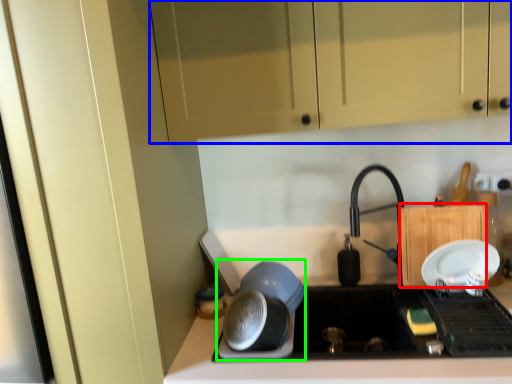
Question: Considering the real-world distances, which object is closest to cabinetry (highlighted by a red box)? cabinetry (highlighted by a blue box) or appliance (highlighted by a green box).

Choices:
 (A) cabinetry
 (B) appliance

Answer: (B)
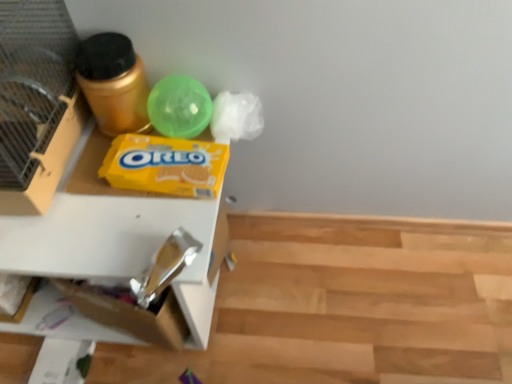
This screenshot has width=512, height=384. Identify the location of vacant space to the left of yellow cardboard oreo box at center. (73, 194).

§ ABOUT THIS EXERCISE: Reproduce the listing above with every occurrence of "highlighted" replaced by "marked" and all other text left unchanged, omitting the pictures.

§ WRITTEN RESPONSE:
Question: Considering the real-world distances, which object is closest to cabinetry (marked by a red box)? cabinetry (marked by a blue box) or appliance (marked by a green box).

Choices:
 (A) cabinetry
 (B) appliance

Answer: (B)
This screenshot has width=512, height=384. Identify the location of vacant space to the left of yellow cardboard oreo box at center. (73, 194).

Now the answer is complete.